== WHAT YOU WILL DO ==
In the entries below, return only the line containing "(293, 193) = (295, 474): purple" and those after it, exactly, through the last line.

== DATA IN THIS EXERCISE ==
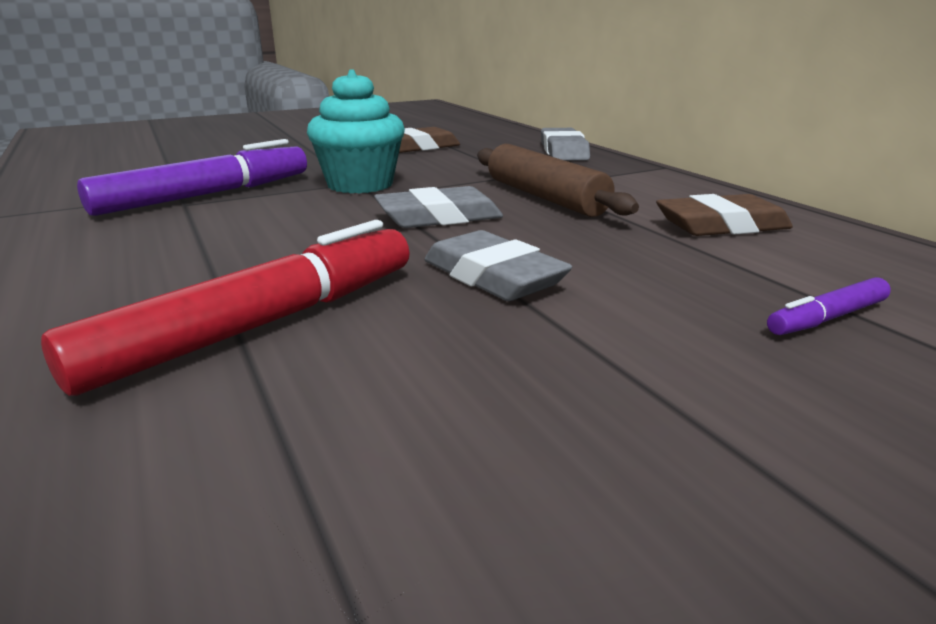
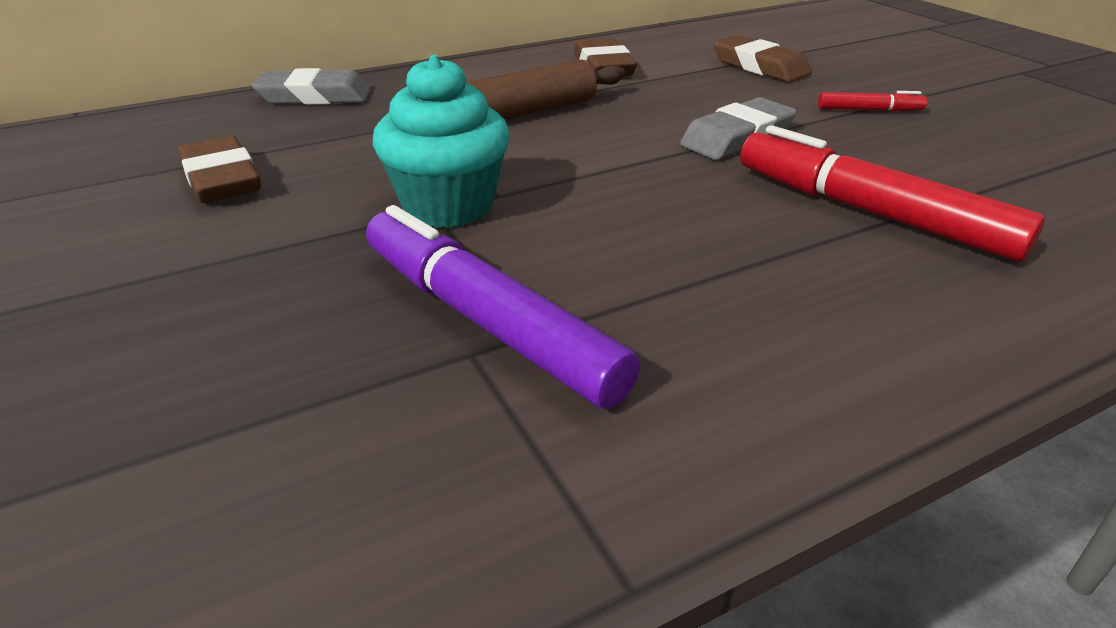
camera: 90 degrees left, 10 degrees up
(439, 217) = (590, 158): grey eraser -> none
(640, 389) = (869, 110): none -> red marker
(827, 318) = (760, 66): purple marker -> brown eraser

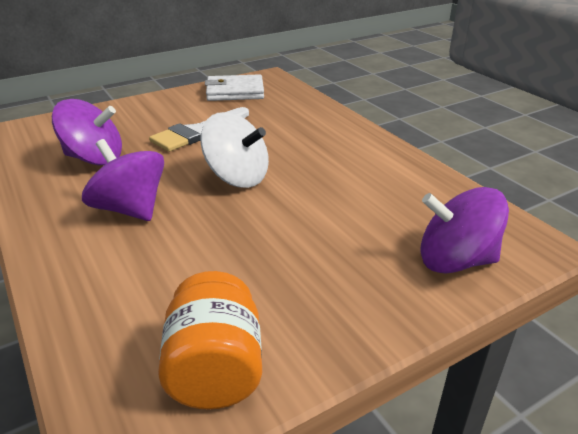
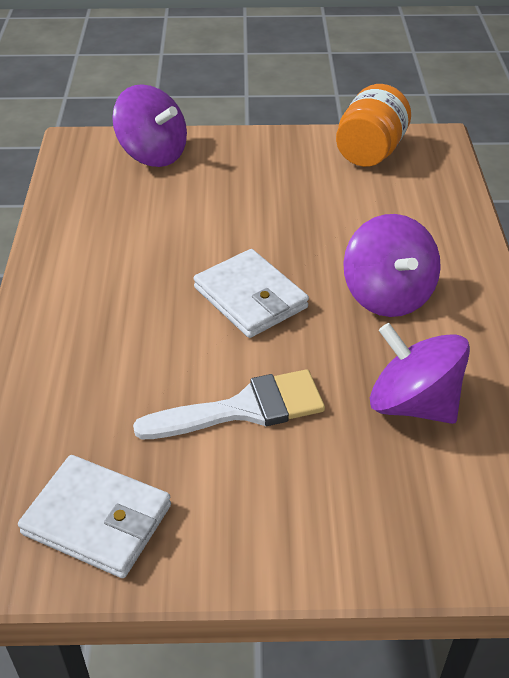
camera: 150 degrees left, 10 degrees up
(237, 177) = (250, 298): white spinning top -> white wallet

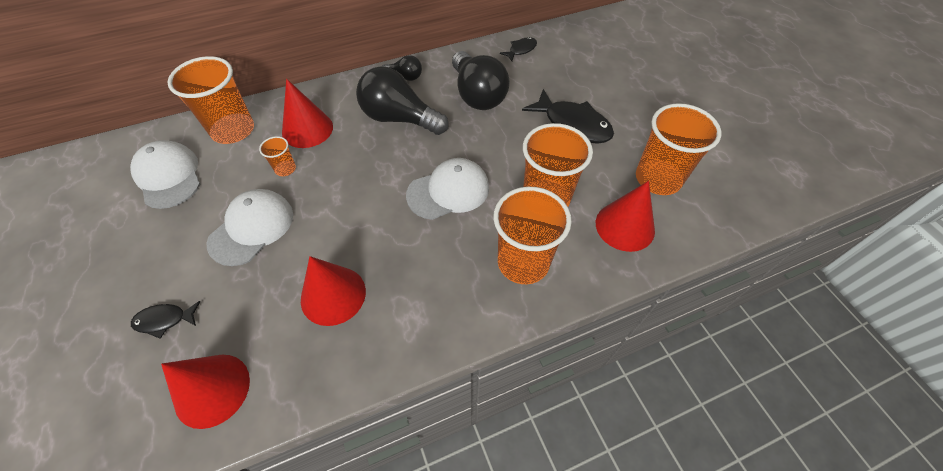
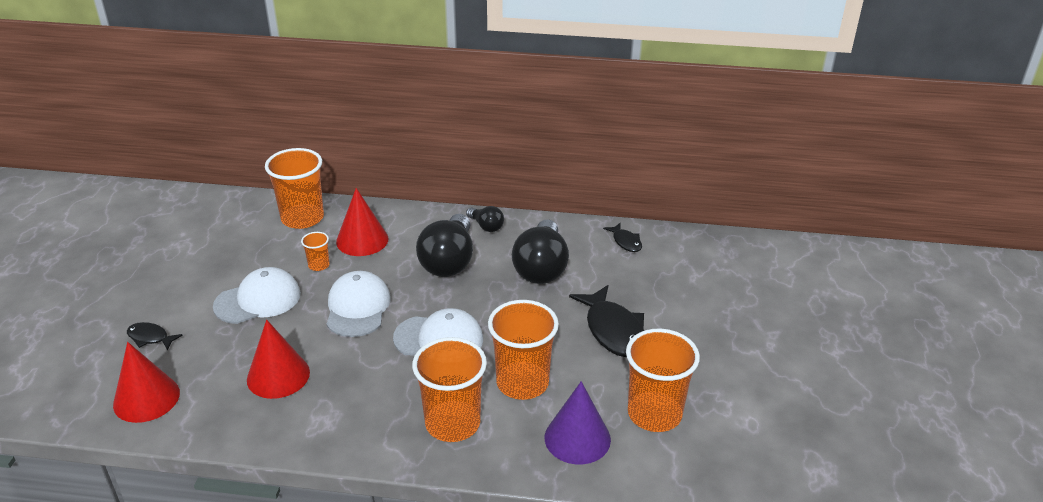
camera: 30 degrees right, 20 degrees down
(169, 176) = (228, 236): white cap -> white cap (357, 307)
(399, 118) = (449, 261): black light bulb -> black light bulb turned 135 degrees counterclockwise
(521, 50) = (626, 242): black fish -> black fish turned 75 degrees clockwise
(625, 226) = (577, 438): red cone -> purple cone

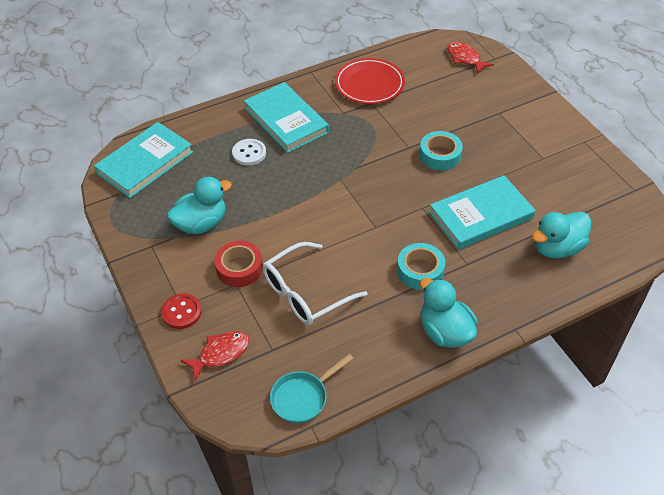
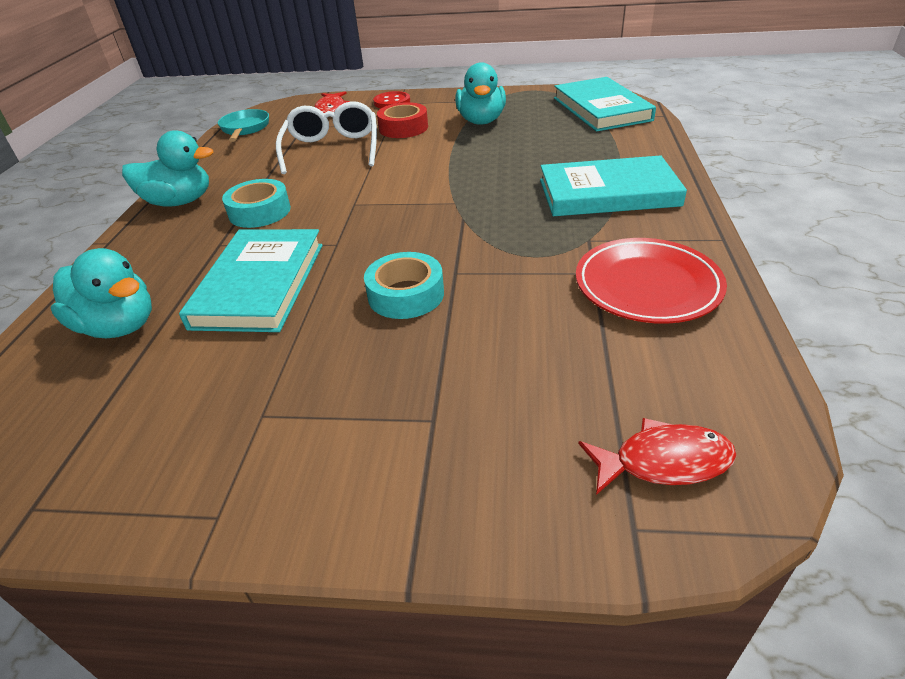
camera: 125 degrees right, 10 degrees down
(249, 153) = (563, 159): white button -> none
(556, 248) = (119, 326): turquoise duck -> turquoise duck turned 120 degrees clockwise

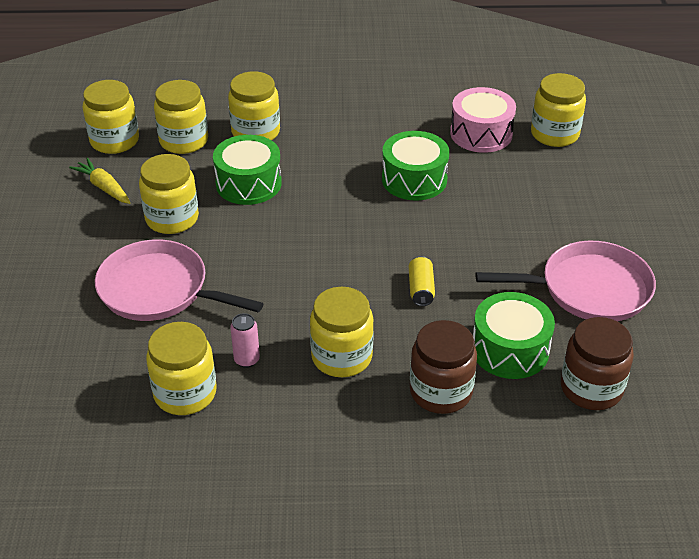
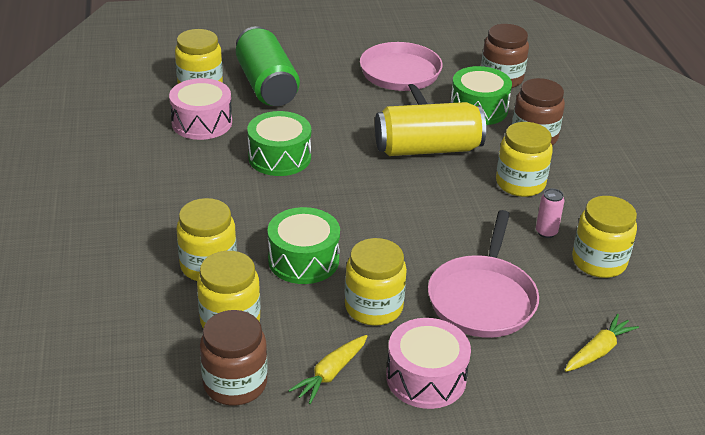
camera: 100 degrees left, 5 degrees down
(58, 357) = (598, 351): none -> yellow carrot
(76, 238) = (426, 378): none -> pink drum
(114, 141) = (235, 384): yellow jar -> brown jar
(421, 289) = (427, 149): yellow can -> yellow can, size x2.37
(558, 179) = (267, 85): none -> green can

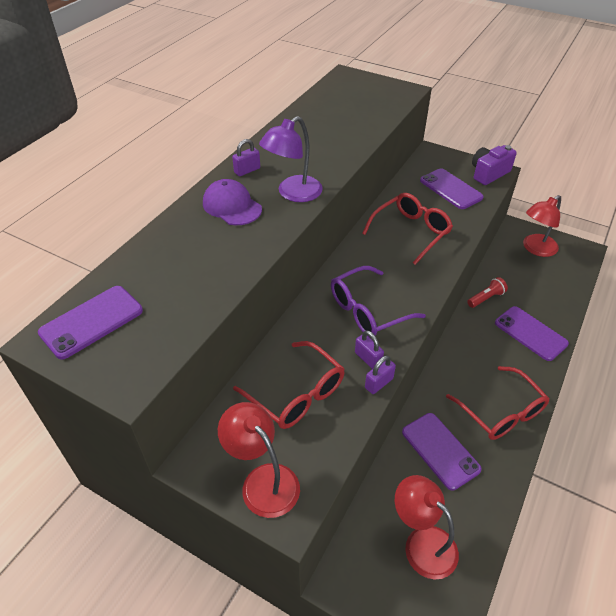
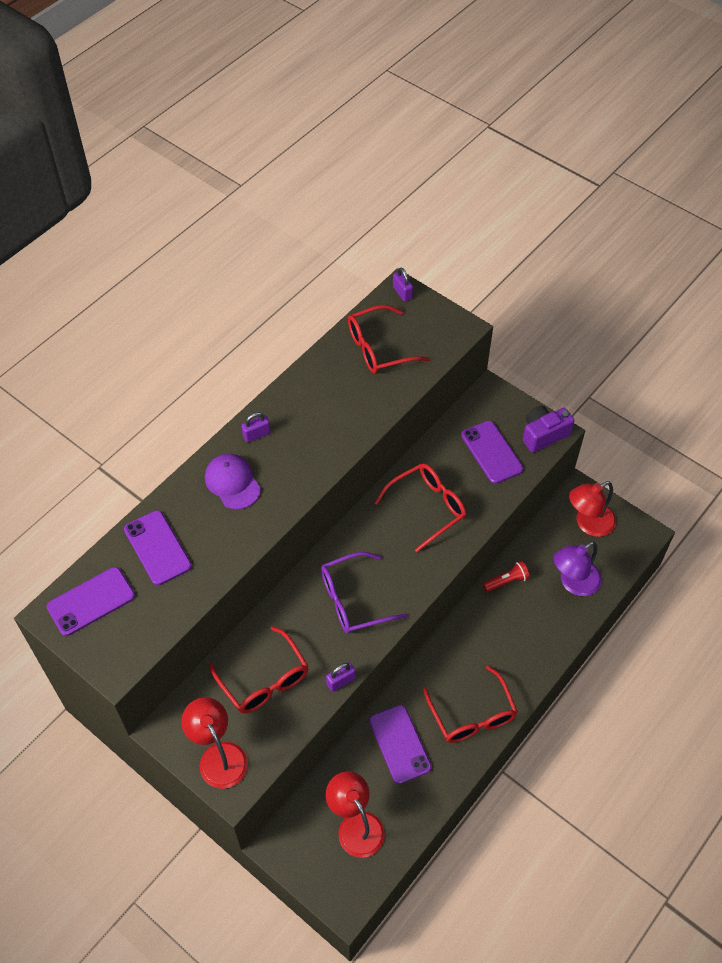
camera: 10 degrees right, 10 degrees up
(293, 193) = (295, 474): purple lamp -> purple lamp (573, 583)
(341, 107) = (378, 348): none -> red glasses
(368, 359) = (338, 654): purple padlock -> purple padlock (402, 292)
(530, 333) = (537, 632): purple phone -> purple phone (157, 548)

== RESULT ==
(293, 193) = (295, 474): purple lamp -> purple lamp (573, 583)
(341, 107) = (378, 348): none -> red glasses
(368, 359) = (338, 654): purple padlock -> purple padlock (402, 292)
(530, 333) = (537, 632): purple phone -> purple phone (157, 548)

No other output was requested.